Set exercise> Extract the lines that hold the string "stroma".
====
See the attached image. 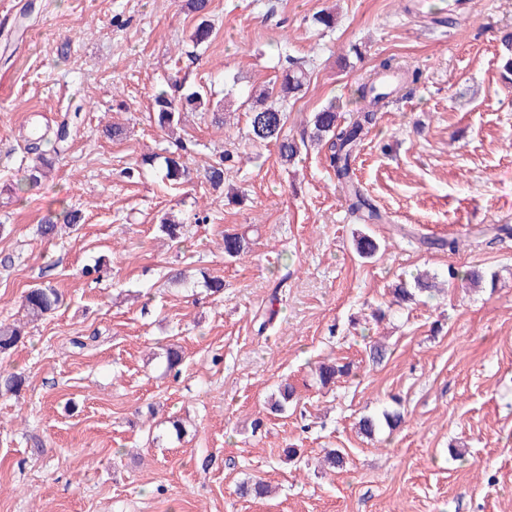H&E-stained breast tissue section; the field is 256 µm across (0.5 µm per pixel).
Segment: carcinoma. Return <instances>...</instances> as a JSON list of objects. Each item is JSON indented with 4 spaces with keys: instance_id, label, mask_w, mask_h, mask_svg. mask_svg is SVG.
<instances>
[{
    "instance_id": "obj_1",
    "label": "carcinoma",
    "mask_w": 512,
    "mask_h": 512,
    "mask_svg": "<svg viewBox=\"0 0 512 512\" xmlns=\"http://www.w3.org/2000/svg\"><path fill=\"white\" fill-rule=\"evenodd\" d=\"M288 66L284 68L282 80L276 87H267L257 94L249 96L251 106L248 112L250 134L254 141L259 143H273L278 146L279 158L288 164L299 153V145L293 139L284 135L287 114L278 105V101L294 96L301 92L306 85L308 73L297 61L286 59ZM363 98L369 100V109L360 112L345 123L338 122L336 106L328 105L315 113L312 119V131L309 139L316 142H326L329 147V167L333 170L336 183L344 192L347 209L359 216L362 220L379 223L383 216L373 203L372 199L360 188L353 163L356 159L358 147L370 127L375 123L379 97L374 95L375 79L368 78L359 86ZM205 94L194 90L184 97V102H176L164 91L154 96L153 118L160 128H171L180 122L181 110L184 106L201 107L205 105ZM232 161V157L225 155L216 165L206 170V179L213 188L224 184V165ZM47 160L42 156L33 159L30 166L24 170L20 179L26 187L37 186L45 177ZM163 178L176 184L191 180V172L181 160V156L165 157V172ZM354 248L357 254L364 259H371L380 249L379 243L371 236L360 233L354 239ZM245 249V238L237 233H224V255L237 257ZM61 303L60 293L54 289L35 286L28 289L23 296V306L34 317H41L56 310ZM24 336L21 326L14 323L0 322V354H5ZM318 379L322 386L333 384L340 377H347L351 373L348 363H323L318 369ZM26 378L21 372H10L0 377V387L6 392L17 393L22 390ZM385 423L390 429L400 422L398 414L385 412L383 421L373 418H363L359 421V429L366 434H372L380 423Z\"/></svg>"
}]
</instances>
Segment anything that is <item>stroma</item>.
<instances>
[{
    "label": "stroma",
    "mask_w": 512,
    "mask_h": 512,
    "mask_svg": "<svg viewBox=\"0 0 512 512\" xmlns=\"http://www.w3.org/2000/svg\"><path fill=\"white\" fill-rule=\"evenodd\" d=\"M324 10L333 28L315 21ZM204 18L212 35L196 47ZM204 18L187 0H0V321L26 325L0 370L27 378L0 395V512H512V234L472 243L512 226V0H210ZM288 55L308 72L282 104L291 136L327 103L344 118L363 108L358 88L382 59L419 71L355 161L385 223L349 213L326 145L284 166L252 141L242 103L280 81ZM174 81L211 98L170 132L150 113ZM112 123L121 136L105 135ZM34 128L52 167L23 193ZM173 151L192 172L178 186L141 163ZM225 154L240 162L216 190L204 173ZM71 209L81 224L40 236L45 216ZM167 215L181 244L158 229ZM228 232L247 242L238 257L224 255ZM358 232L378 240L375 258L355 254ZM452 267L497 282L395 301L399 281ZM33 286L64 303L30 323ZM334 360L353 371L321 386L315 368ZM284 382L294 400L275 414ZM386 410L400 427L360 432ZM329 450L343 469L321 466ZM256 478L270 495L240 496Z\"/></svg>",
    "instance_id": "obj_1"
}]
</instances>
====
The reply>
Segment anything that is <item>stroma</item>.
    "label": "stroma",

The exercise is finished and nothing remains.